Exactly those lines running from the one containing "RGB2 pin R: A0 -> TX" to the end of the material are to be printed, and no others.

Provided records
++++++

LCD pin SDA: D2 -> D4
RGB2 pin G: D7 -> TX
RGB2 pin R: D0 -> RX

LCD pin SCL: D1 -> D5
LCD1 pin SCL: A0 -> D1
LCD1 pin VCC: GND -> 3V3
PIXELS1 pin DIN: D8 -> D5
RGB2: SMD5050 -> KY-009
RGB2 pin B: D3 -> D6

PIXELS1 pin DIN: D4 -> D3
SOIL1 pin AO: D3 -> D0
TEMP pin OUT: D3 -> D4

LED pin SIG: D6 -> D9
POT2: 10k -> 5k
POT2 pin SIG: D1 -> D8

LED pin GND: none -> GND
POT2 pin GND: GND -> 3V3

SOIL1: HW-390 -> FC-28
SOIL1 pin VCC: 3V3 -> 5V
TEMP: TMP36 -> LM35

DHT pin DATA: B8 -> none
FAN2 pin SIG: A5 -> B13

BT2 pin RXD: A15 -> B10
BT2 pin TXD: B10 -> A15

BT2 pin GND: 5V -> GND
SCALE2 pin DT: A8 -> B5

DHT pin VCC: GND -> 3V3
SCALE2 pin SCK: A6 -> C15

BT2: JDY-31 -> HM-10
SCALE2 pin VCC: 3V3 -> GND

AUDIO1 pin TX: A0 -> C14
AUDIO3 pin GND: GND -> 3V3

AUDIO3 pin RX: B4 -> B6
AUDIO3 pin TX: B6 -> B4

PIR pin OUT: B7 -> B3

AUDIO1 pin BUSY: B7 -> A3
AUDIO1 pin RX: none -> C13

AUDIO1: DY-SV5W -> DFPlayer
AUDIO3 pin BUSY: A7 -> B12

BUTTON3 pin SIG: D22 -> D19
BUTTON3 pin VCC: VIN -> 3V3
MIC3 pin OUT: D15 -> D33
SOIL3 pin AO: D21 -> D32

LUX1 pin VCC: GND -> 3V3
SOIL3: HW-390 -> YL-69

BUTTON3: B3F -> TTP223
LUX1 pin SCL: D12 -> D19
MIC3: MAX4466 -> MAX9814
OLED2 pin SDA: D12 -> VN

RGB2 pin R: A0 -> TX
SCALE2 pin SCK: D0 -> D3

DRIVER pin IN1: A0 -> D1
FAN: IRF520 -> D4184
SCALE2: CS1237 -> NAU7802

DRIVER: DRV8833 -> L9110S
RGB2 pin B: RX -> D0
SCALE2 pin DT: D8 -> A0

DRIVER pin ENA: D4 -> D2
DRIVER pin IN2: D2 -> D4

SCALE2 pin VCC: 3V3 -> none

++++++

Solution for this problem
RGB2 pin R: A0 -> TX
SCALE2 pin SCK: D0 -> D3

DRIVER pin IN1: A0 -> D1
FAN: IRF520 -> D4184
SCALE2: CS1237 -> NAU7802

DRIVER: DRV8833 -> L9110S
RGB2 pin B: RX -> D0
SCALE2 pin DT: D8 -> A0

DRIVER pin ENA: D4 -> D2
DRIVER pin IN2: D2 -> D4

SCALE2 pin VCC: 3V3 -> none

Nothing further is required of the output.